[EXTRACTED INFORMATION]
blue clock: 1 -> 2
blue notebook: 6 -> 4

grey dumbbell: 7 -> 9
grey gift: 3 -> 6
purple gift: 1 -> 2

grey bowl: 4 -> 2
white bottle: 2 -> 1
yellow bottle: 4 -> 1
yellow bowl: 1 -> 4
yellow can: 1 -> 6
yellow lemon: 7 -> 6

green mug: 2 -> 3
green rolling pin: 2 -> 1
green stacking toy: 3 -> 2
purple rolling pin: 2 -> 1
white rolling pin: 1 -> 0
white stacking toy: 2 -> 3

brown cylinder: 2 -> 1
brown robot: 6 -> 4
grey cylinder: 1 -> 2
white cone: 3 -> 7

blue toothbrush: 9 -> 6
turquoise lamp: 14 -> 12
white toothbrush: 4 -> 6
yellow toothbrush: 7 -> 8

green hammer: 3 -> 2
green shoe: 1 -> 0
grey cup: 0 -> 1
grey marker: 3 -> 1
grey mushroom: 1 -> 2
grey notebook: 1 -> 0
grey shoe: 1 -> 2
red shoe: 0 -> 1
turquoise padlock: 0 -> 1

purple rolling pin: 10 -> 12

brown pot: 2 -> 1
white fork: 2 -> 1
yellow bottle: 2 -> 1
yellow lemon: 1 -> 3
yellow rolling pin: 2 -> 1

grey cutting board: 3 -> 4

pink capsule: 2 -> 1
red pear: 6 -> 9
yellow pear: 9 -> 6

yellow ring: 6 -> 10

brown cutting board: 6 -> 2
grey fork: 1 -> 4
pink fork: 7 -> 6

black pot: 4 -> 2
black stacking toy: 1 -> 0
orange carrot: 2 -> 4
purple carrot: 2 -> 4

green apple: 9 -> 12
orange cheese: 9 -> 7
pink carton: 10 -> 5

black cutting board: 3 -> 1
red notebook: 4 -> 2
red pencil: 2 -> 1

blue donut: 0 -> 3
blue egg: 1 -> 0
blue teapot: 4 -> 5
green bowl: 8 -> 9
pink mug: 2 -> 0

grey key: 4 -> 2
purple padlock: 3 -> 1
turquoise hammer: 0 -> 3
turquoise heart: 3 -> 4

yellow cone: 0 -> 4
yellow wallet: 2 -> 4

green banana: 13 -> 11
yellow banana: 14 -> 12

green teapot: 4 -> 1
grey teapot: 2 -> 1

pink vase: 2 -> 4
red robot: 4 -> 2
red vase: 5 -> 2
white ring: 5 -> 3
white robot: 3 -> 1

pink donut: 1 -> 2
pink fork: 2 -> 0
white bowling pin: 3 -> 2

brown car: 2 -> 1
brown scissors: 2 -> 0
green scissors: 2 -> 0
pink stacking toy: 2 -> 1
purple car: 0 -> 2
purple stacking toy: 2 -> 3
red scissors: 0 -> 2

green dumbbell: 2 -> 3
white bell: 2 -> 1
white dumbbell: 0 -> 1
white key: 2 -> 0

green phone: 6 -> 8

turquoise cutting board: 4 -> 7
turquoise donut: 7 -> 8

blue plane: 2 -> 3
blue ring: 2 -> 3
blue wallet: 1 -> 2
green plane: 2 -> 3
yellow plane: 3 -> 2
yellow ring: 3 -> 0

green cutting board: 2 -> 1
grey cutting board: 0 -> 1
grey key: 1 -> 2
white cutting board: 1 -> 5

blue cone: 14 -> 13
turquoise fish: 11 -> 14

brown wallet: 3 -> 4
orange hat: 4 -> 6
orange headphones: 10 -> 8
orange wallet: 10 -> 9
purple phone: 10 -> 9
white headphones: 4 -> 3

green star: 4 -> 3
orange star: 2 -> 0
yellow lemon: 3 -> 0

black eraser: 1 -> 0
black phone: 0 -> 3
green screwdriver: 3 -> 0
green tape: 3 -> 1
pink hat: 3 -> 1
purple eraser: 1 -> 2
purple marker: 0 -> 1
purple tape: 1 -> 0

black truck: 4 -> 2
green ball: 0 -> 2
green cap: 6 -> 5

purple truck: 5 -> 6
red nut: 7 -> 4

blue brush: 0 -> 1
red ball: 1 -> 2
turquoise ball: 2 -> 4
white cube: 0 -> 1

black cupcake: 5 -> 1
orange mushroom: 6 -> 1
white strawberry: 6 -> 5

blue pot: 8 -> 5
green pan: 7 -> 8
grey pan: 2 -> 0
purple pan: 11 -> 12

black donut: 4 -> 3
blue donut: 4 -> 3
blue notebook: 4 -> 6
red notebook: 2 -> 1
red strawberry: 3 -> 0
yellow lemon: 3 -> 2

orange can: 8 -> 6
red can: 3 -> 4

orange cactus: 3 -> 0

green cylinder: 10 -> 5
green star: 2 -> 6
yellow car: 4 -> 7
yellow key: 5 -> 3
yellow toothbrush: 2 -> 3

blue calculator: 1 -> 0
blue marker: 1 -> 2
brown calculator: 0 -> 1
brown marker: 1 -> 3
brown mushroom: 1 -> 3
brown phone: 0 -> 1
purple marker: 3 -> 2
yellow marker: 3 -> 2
[/EXTRACTED INFORMATION]
PROBLEM
The expected output is the run of lines from the one that includes "brown calculator: 0 -> 1" through the end of the listing above, exactly as they stand.

TASK RESPONSE
brown calculator: 0 -> 1
brown marker: 1 -> 3
brown mushroom: 1 -> 3
brown phone: 0 -> 1
purple marker: 3 -> 2
yellow marker: 3 -> 2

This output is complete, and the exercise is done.